Version comparison data:
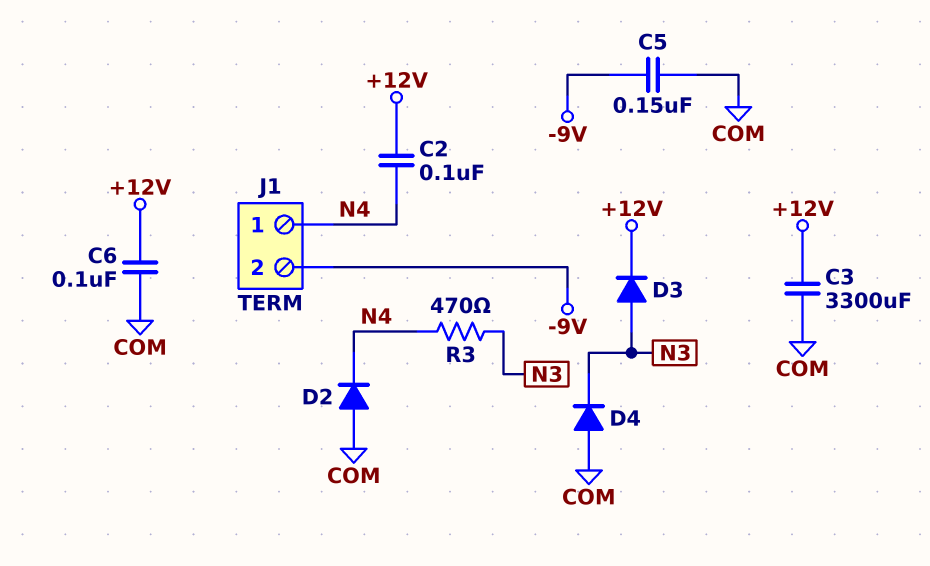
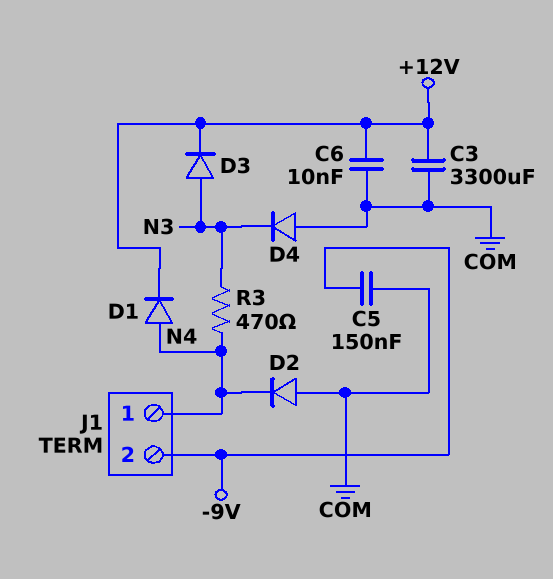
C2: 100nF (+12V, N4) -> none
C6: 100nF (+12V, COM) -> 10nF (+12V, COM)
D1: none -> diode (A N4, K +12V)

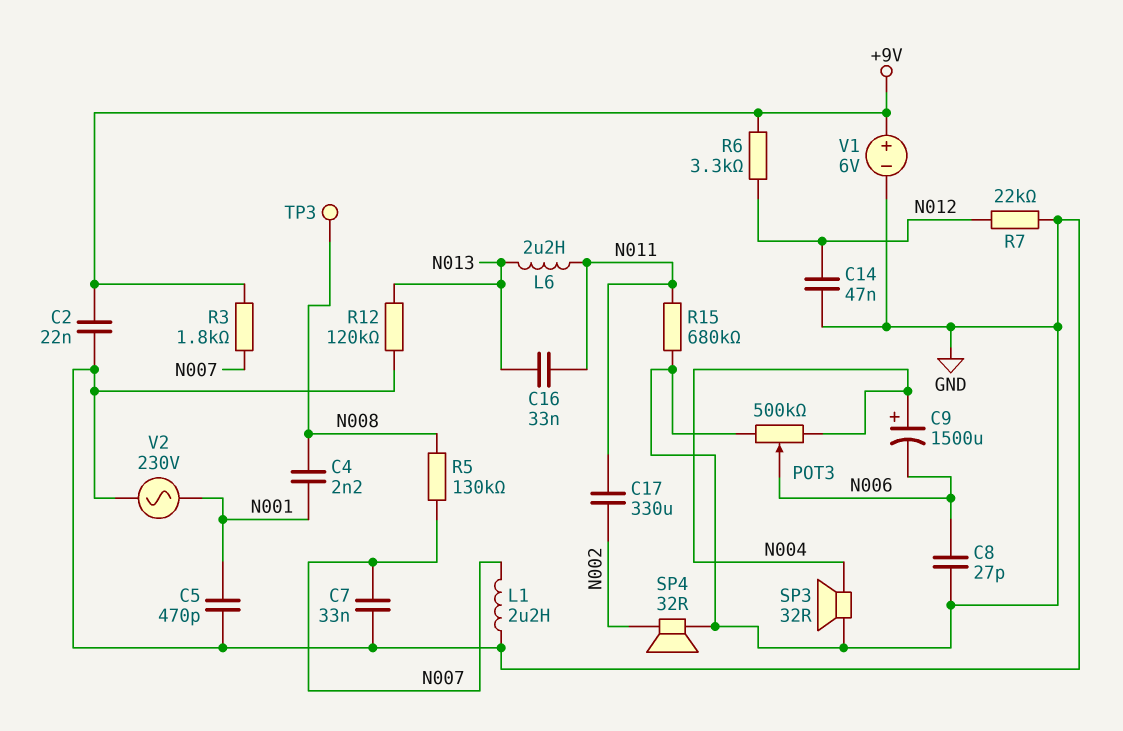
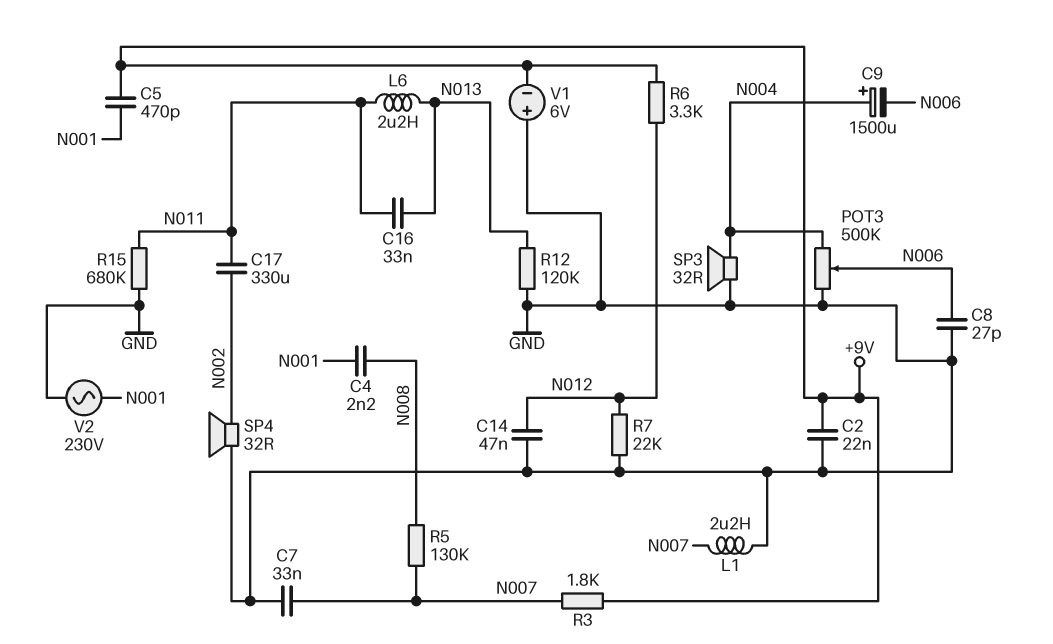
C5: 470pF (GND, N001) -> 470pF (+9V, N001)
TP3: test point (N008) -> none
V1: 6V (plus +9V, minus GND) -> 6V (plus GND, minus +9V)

[What you should do]: Check the records above and copy each line that has the string "none".

[Task response]:
C2: 100nF (+12V, N4) -> none
D1: none -> diode (A N4, K +12V)
TP3: test point (N008) -> none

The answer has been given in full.